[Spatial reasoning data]
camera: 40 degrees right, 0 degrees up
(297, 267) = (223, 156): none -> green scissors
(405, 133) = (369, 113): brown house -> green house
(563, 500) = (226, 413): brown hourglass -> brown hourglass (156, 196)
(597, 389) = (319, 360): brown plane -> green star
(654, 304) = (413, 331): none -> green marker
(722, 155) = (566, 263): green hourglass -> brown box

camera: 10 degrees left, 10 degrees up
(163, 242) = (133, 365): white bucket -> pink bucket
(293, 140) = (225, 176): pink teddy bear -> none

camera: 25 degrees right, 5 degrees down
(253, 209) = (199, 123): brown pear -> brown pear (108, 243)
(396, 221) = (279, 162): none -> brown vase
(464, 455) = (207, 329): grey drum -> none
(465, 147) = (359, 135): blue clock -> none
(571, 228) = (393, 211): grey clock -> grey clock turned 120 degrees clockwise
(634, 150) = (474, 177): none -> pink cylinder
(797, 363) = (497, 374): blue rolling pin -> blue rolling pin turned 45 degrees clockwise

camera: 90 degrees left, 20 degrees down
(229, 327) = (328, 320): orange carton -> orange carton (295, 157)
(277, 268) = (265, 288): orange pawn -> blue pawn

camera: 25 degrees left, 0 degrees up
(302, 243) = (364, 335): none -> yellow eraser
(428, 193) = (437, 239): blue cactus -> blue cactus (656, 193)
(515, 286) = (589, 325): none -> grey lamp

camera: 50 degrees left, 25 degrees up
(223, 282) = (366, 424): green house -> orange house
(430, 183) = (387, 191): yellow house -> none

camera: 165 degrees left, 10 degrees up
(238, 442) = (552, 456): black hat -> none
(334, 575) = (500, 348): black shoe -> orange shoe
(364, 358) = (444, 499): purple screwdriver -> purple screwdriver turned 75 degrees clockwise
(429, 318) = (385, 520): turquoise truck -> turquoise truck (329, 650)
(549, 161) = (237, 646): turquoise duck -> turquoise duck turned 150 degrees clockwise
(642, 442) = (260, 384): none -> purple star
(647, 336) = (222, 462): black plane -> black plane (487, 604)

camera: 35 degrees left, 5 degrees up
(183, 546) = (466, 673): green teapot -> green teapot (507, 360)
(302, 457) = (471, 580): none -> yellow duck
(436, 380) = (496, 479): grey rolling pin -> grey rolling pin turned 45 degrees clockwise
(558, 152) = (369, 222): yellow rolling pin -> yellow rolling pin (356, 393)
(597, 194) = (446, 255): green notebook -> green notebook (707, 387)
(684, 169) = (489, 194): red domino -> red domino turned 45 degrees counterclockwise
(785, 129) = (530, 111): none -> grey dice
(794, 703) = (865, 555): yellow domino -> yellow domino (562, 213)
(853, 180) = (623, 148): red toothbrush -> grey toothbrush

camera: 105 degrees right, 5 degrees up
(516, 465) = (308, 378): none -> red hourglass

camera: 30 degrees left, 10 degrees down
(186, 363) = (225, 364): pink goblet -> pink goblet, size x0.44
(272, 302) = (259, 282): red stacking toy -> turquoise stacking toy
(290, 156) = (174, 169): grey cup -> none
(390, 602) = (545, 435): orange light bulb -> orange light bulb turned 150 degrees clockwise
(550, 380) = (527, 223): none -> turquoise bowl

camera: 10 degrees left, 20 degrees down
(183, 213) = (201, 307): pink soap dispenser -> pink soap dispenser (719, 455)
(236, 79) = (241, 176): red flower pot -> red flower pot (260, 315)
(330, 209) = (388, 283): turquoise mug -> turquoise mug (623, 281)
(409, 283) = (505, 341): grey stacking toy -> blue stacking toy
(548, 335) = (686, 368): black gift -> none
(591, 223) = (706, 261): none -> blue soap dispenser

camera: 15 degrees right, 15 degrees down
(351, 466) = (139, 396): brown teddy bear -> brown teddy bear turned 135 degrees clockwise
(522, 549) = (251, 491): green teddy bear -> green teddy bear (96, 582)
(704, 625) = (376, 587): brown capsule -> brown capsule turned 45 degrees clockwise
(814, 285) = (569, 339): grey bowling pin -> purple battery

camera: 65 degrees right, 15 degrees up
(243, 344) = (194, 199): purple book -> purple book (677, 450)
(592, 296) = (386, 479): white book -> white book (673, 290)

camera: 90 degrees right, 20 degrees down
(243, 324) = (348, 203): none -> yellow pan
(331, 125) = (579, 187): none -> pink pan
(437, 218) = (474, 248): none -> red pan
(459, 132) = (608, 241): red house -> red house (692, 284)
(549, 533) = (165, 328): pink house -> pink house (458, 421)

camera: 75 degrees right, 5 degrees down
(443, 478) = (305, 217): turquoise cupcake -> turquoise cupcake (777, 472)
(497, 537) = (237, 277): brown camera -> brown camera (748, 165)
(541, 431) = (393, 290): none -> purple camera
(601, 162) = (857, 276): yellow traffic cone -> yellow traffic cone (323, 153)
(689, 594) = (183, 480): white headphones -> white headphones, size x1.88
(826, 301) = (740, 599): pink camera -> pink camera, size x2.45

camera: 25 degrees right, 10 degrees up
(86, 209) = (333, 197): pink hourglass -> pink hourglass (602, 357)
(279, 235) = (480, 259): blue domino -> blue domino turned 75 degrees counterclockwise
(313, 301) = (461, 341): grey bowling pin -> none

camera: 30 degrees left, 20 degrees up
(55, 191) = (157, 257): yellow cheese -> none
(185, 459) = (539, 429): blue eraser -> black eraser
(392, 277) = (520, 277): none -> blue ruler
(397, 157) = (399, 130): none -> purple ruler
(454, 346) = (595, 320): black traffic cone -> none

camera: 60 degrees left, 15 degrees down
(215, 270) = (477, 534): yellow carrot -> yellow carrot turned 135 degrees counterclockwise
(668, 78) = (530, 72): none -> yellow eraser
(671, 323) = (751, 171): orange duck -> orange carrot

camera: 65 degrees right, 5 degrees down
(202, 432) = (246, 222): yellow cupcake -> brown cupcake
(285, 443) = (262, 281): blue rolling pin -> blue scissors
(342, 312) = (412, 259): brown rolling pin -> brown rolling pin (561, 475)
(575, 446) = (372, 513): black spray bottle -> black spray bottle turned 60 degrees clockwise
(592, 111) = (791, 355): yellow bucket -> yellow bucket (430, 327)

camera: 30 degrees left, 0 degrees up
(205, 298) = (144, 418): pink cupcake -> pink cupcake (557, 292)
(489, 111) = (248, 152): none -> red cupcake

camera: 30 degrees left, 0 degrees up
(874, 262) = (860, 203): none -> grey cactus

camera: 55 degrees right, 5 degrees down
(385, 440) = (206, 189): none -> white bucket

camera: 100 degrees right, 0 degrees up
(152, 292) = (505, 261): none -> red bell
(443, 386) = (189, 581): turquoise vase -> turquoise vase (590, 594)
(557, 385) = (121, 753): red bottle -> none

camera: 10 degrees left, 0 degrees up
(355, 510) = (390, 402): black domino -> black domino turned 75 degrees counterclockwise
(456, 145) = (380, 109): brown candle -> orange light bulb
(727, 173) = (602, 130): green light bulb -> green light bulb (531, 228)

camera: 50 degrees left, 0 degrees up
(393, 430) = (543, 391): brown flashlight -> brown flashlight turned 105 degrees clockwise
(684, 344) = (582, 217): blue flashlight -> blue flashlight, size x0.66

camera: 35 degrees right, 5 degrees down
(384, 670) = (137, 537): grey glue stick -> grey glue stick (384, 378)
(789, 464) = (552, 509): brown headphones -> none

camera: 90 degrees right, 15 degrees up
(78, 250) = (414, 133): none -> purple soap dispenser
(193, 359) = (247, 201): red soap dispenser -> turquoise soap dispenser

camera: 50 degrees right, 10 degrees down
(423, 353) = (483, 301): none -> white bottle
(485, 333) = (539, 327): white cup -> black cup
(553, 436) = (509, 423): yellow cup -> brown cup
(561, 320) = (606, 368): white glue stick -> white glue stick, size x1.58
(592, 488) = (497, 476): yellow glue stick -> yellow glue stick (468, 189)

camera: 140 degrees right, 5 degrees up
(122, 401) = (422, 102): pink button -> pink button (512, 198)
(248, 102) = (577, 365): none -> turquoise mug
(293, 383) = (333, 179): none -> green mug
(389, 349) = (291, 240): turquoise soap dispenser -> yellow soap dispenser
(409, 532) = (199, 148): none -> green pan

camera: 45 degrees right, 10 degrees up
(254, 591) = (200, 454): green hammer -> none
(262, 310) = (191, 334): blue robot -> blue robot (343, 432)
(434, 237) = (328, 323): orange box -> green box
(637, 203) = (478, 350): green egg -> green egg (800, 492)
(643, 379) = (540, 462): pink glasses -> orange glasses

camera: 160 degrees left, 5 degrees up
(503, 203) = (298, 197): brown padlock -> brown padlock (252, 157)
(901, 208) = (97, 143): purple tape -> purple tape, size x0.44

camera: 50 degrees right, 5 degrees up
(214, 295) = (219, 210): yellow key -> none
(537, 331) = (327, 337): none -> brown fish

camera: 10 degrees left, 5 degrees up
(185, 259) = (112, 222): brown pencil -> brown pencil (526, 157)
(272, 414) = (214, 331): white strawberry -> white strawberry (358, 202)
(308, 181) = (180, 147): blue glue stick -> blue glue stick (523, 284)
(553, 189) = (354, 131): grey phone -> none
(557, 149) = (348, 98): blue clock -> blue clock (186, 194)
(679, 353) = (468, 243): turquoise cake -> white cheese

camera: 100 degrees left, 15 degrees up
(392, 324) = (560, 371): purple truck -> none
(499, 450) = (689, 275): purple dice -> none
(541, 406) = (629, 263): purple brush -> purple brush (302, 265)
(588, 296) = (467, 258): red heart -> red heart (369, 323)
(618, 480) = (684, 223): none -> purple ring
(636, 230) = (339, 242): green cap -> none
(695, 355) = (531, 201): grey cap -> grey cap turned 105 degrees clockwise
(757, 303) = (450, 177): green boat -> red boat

▶ Work order: Wherever the line holding "(541, 431) = (393, 290): none" falls in the entries above, copy exactly from it through the line holding "camera: 25 degrees right, 10 degrees up", inclusive, and add nothing.

▶ Response for this exercise:
(541, 431) = (393, 290): none -> purple camera
(601, 162) = (857, 276): yellow traffic cone -> yellow traffic cone (323, 153)
(689, 594) = (183, 480): white headphones -> white headphones, size x1.88
(826, 301) = (740, 599): pink camera -> pink camera, size x2.45

camera: 25 degrees right, 10 degrees up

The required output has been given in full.